** Opening Dataset content block **

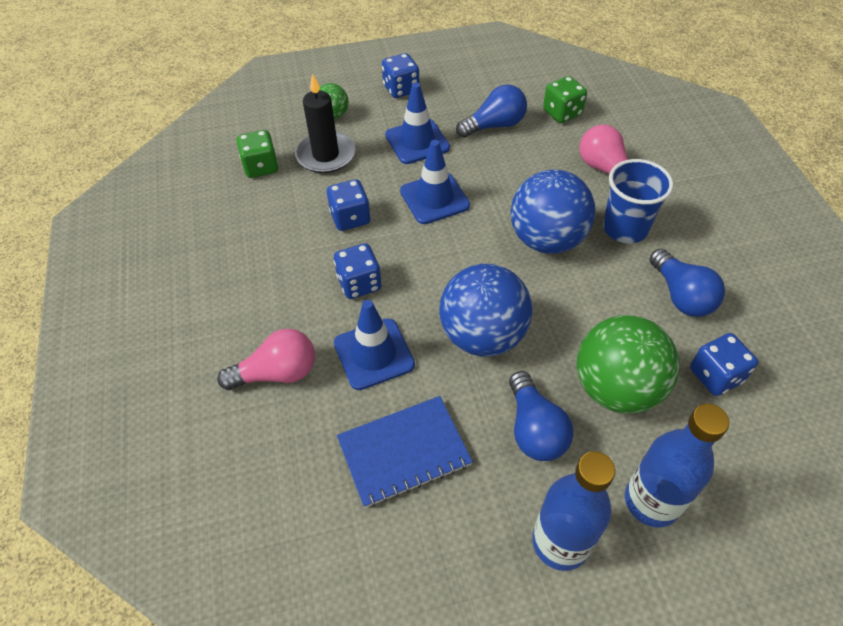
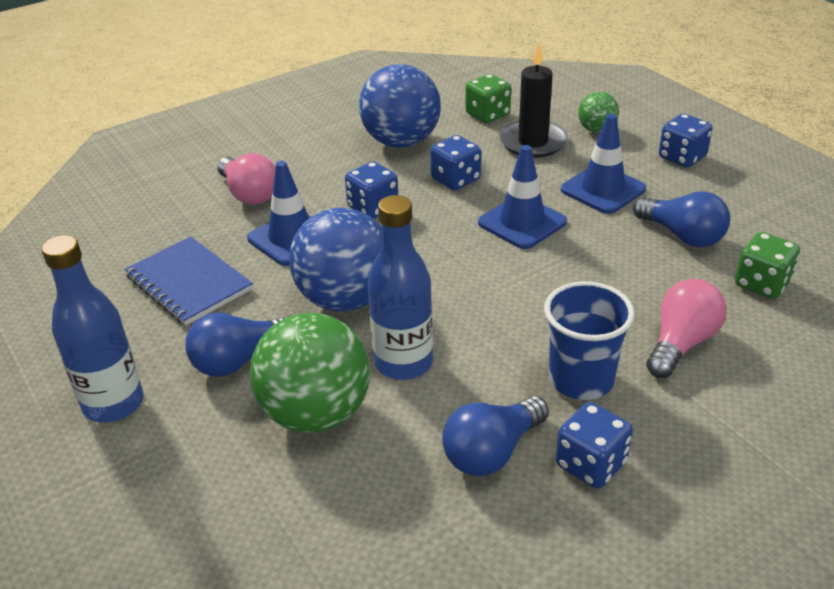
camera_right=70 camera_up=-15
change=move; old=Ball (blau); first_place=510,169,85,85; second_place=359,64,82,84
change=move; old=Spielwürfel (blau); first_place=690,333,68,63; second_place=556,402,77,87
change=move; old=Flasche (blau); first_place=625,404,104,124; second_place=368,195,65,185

** Closing Dataset content block **

- Problem
Only the lines from the one containing "change=move; old=Spielwürfel (blau);" through the end of the material belong in the answer, each restated word for word.

- Reply to the exercise
change=move; old=Spielwürfel (blau); first_place=690,333,68,63; second_place=556,402,77,87
change=move; old=Flasche (blau); first_place=625,404,104,124; second_place=368,195,65,185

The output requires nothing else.